PROBLEM:
Copy the lines below as they are; omit the images they contain.

[Source data]
◇ ◇ ◇
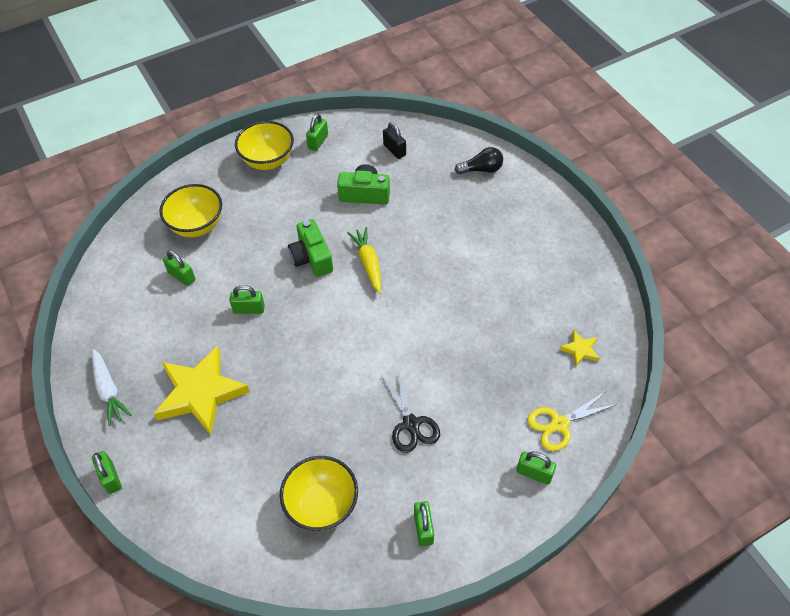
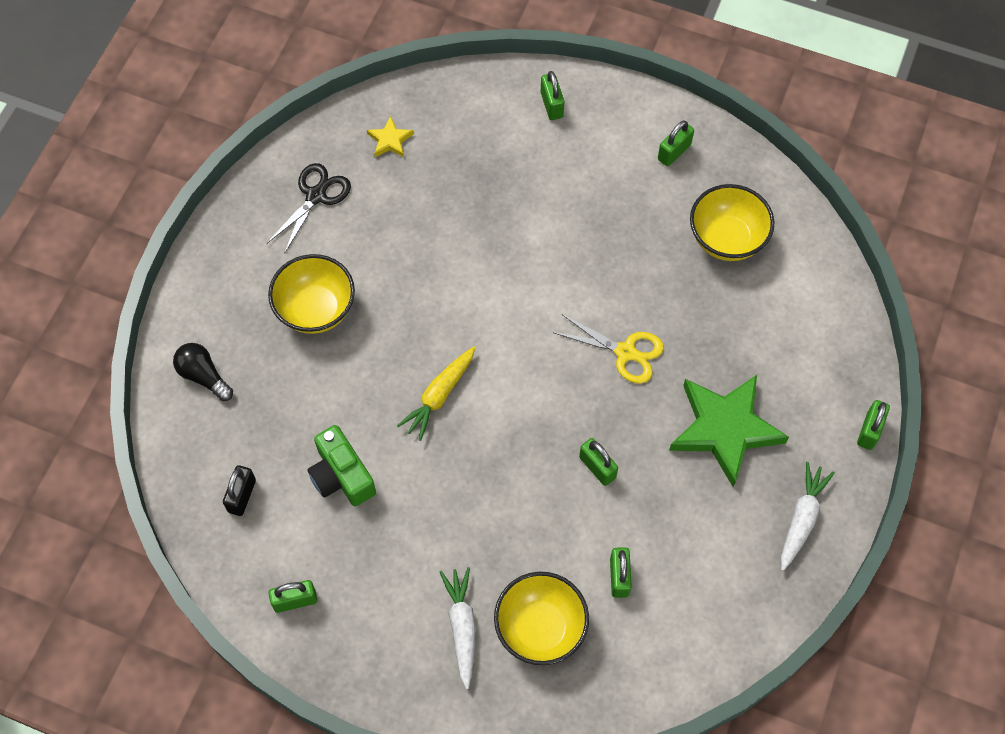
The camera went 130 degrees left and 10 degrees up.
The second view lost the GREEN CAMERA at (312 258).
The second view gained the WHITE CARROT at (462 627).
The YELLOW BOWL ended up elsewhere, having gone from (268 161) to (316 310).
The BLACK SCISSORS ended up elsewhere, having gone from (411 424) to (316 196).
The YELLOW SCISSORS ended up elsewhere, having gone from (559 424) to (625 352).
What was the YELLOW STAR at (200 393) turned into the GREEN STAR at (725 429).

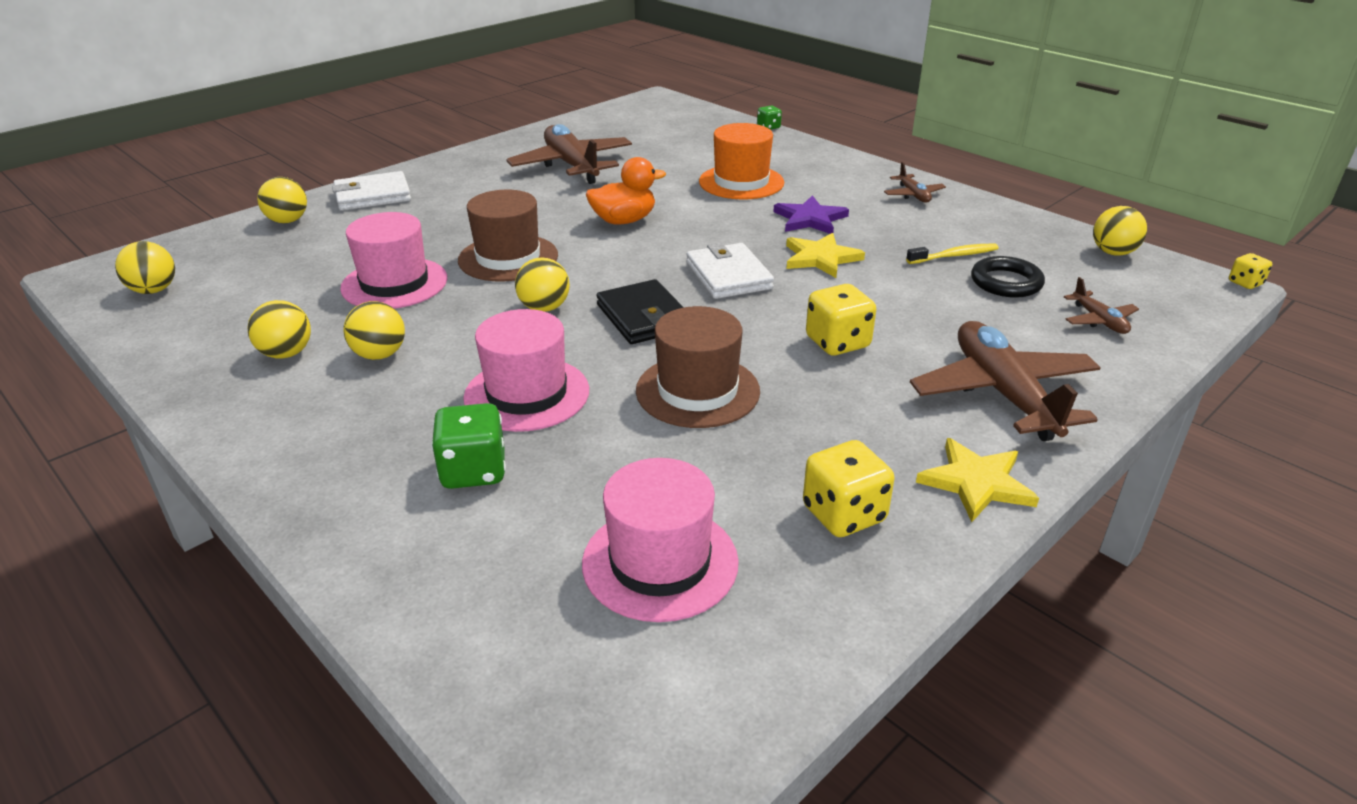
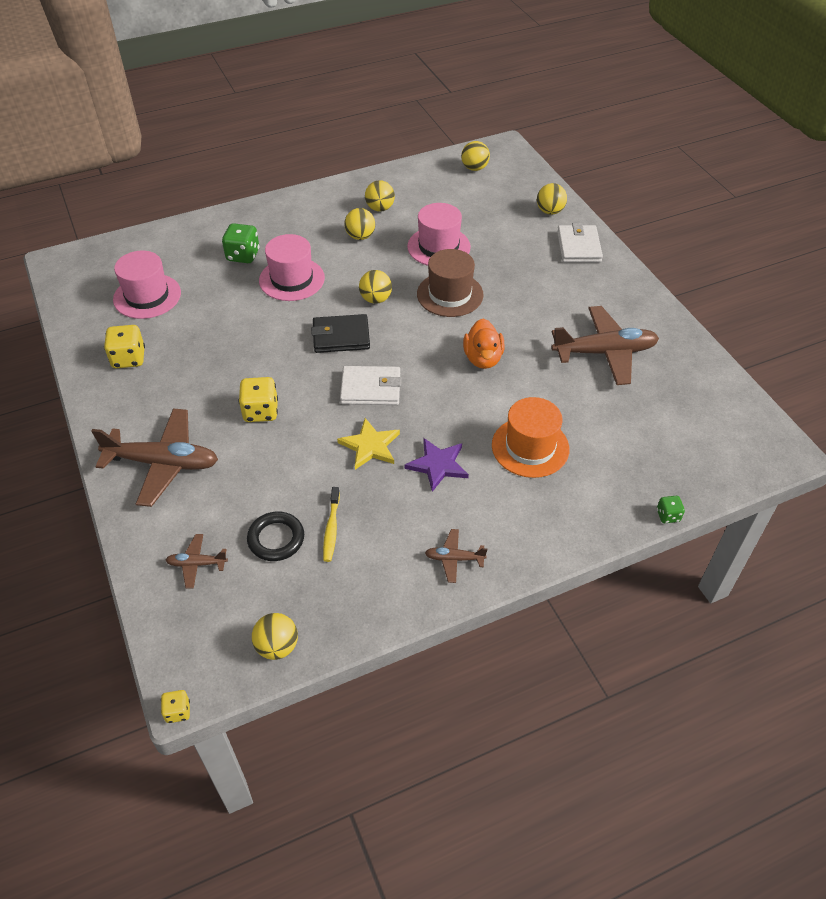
The camera went 110 degrees right and 15 degrees up.
The second view lost the BROWN HAT at (697 391).
The second view lost the YELLOW STAR at (976 482).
◇ ◇ ◇
RESULT OF THIS EXERCISE:
The camera went 130 degrees left and 10 degrees up.
The second view lost the GREEN CAMERA at (312 258).
The second view gained the WHITE CARROT at (462 627).
The YELLOW BOWL ended up elsewhere, having gone from (268 161) to (316 310).
The BLACK SCISSORS ended up elsewhere, having gone from (411 424) to (316 196).
The YELLOW SCISSORS ended up elsewhere, having gone from (559 424) to (625 352).
What was the YELLOW STAR at (200 393) turned into the GREEN STAR at (725 429).

The camera went 110 degrees right and 15 degrees up.
The second view lost the BROWN HAT at (697 391).
The second view lost the YELLOW STAR at (976 482).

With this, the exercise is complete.